> **Given data**

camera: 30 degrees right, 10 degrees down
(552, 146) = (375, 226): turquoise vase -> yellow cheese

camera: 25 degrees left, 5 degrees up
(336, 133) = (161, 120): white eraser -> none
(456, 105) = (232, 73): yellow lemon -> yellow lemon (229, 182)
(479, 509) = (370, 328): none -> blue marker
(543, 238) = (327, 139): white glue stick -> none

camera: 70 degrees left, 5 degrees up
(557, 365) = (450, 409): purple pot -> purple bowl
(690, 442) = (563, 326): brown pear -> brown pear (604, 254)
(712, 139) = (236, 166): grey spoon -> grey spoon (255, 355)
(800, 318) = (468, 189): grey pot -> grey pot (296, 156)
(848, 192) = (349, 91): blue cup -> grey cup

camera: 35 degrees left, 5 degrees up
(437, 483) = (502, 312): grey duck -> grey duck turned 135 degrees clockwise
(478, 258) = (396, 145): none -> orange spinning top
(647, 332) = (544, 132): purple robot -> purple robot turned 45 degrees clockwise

> **Exercise objective**
This exercise calls for the lines from the one holding "(479, 509) = (370, 328): none -> blue marker" through the end of the entries, transcribed exactly and with nothing more.

> **Solved problem**
(479, 509) = (370, 328): none -> blue marker
(543, 238) = (327, 139): white glue stick -> none

camera: 70 degrees left, 5 degrees up
(557, 365) = (450, 409): purple pot -> purple bowl
(690, 442) = (563, 326): brown pear -> brown pear (604, 254)
(712, 139) = (236, 166): grey spoon -> grey spoon (255, 355)
(800, 318) = (468, 189): grey pot -> grey pot (296, 156)
(848, 192) = (349, 91): blue cup -> grey cup

camera: 35 degrees left, 5 degrees up
(437, 483) = (502, 312): grey duck -> grey duck turned 135 degrees clockwise
(478, 258) = (396, 145): none -> orange spinning top
(647, 332) = (544, 132): purple robot -> purple robot turned 45 degrees clockwise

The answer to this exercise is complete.